Your objective — The listing below is to be given again in full and word for word, without its images.

Data provided —

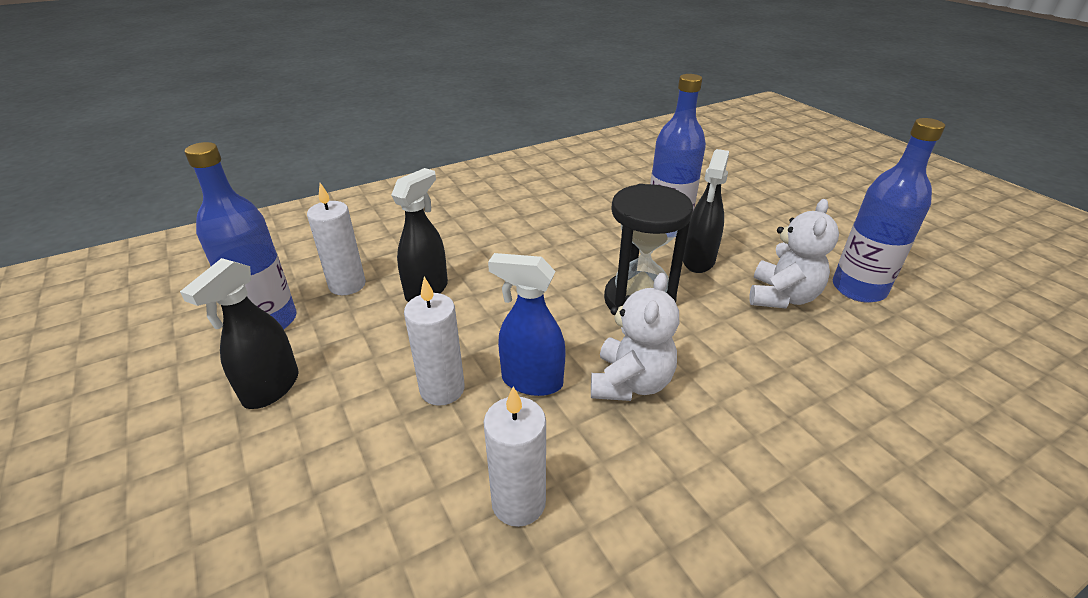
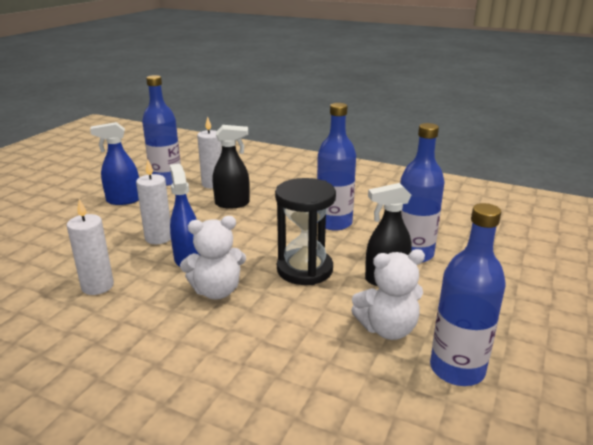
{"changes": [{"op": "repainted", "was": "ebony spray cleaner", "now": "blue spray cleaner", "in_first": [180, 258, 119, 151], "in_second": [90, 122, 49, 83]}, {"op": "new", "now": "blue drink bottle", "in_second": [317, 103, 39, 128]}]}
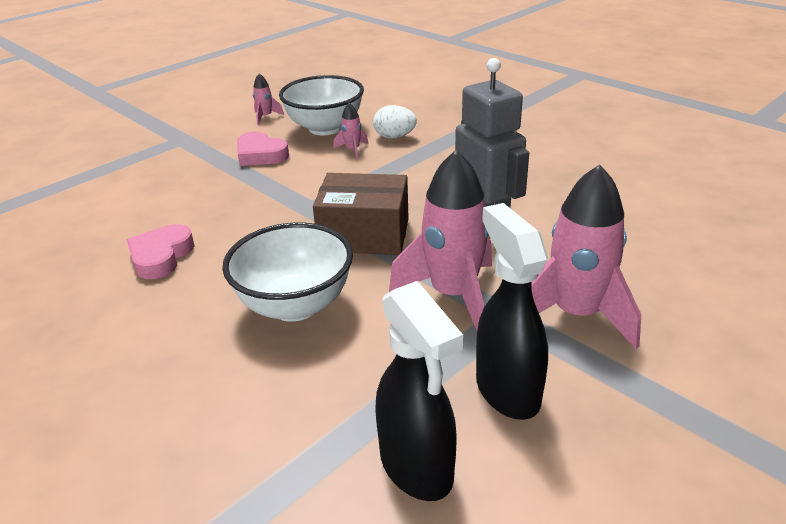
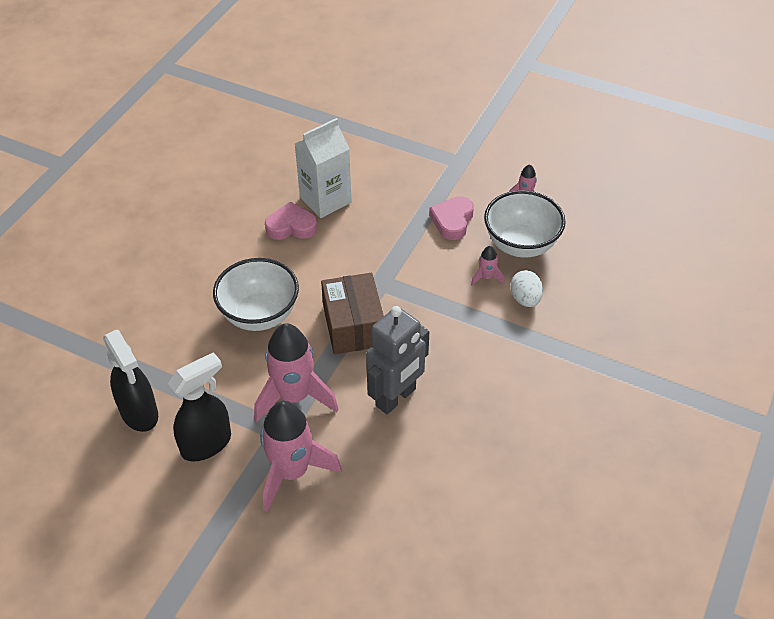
{"changes": [{"op": "rotated", "was": "ebony spray cleaner", "in_first": [375, 281, 88, 220], "in_second": [103, 330, 55, 102], "clockwise": -75}, {"op": "new", "now": "white juice carton", "in_second": [295, 118, 57, 100]}]}
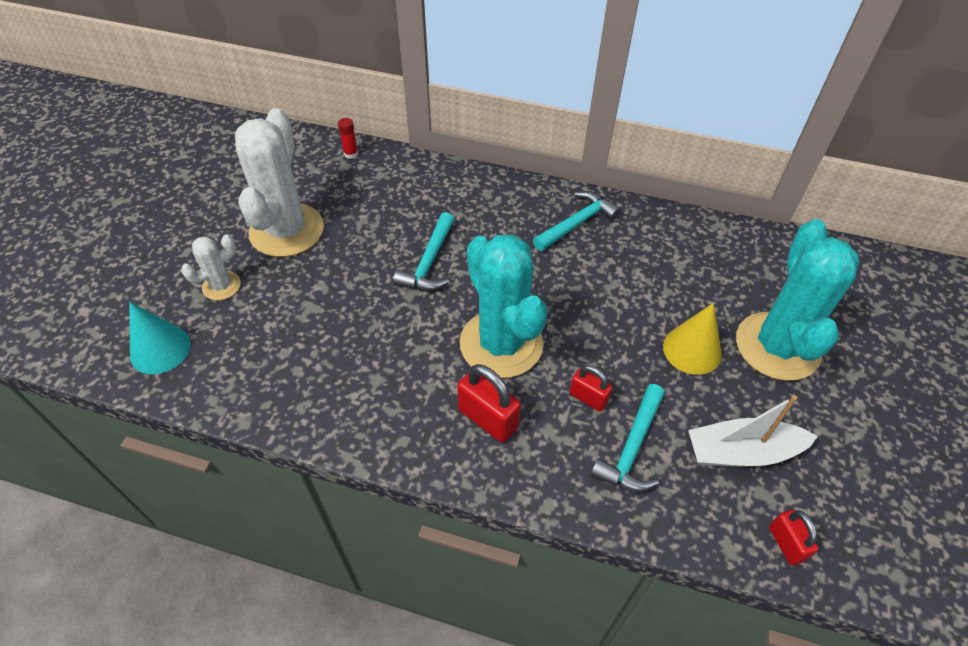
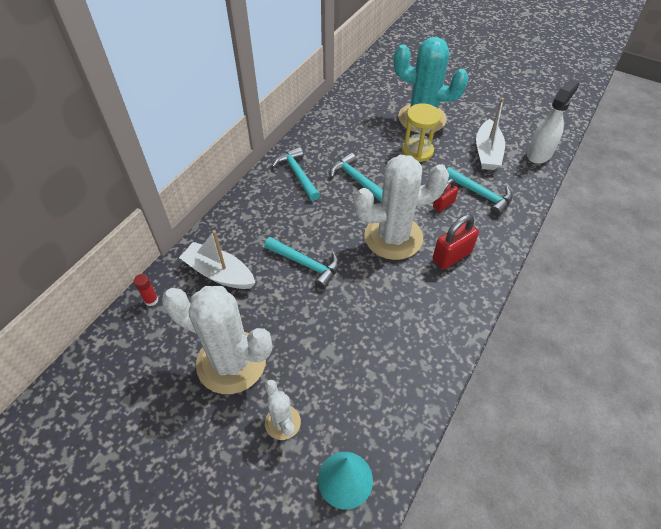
{"changes": [{"op": "repainted", "was": "teal prickly plant", "now": "white prickly plant", "in_first": [460, 234, 88, 144], "in_second": [354, 154, 95, 106]}, {"op": "swapped", "was": "yellow cone shape", "now": "yellow sandglass", "in_first": [663, 303, 59, 72], "in_second": [402, 103, 39, 59]}, {"op": "swapped", "was": "crimson small lock", "now": "white spray cleaner", "in_first": [769, 510, 50, 55], "in_second": [527, 79, 53, 85]}, {"op": "new", "now": "white boat", "in_second": [179, 230, 76, 59]}, {"op": "new", "now": "teal carpenter's hammer", "in_second": [330, 153, 53, 49]}]}
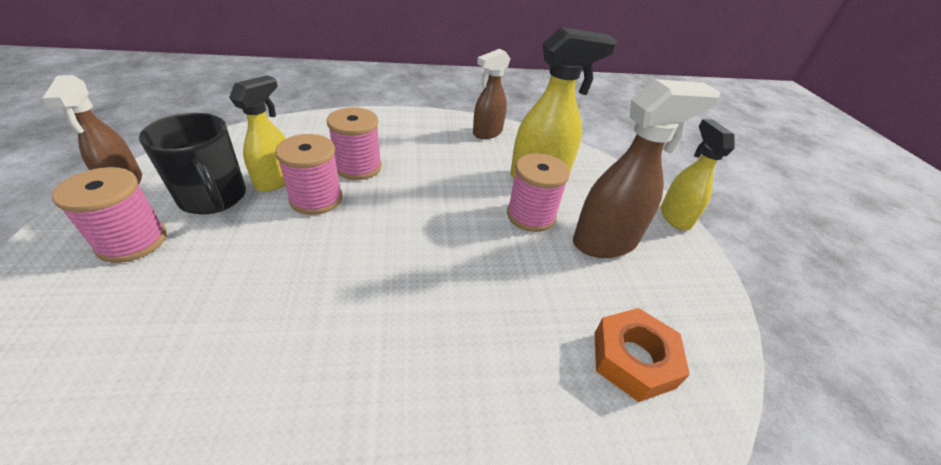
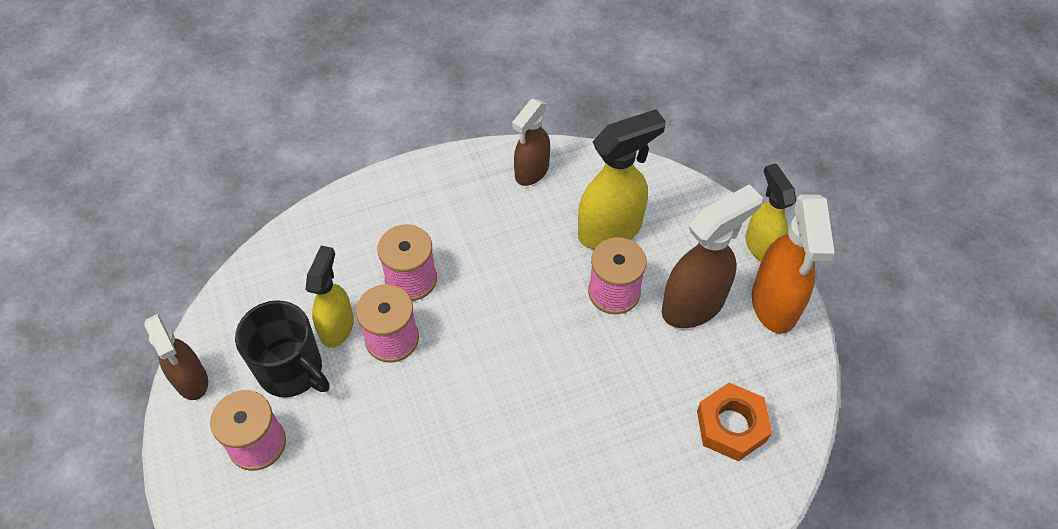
{"changes": [{"op": "new", "now": "bright orange spray cleaner", "in_second": [752, 195, 83, 139]}]}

Response —
{"changes": [{"op": "repainted", "was": "ebony spray cleaner", "now": "blue spray cleaner", "in_first": [180, 258, 119, 151], "in_second": [90, 122, 49, 83]}, {"op": "new", "now": "blue drink bottle", "in_second": [317, 103, 39, 128]}]}
{"changes": [{"op": "rotated", "was": "ebony spray cleaner", "in_first": [375, 281, 88, 220], "in_second": [103, 330, 55, 102], "clockwise": -75}, {"op": "new", "now": "white juice carton", "in_second": [295, 118, 57, 100]}]}
{"changes": [{"op": "repainted", "was": "teal prickly plant", "now": "white prickly plant", "in_first": [460, 234, 88, 144], "in_second": [354, 154, 95, 106]}, {"op": "swapped", "was": "yellow cone shape", "now": "yellow sandglass", "in_first": [663, 303, 59, 72], "in_second": [402, 103, 39, 59]}, {"op": "swapped", "was": "crimson small lock", "now": "white spray cleaner", "in_first": [769, 510, 50, 55], "in_second": [527, 79, 53, 85]}, {"op": "new", "now": "white boat", "in_second": [179, 230, 76, 59]}, {"op": "new", "now": "teal carpenter's hammer", "in_second": [330, 153, 53, 49]}]}
{"changes": [{"op": "new", "now": "bright orange spray cleaner", "in_second": [752, 195, 83, 139]}]}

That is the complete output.